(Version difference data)
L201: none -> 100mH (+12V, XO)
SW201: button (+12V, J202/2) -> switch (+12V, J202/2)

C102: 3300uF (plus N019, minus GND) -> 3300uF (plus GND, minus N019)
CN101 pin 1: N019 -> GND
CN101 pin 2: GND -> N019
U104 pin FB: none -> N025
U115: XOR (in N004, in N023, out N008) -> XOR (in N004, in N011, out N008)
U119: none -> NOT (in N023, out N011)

- Your objective: Report how many lines above hold the string "none", giving nothing but the number.

- Task output: 3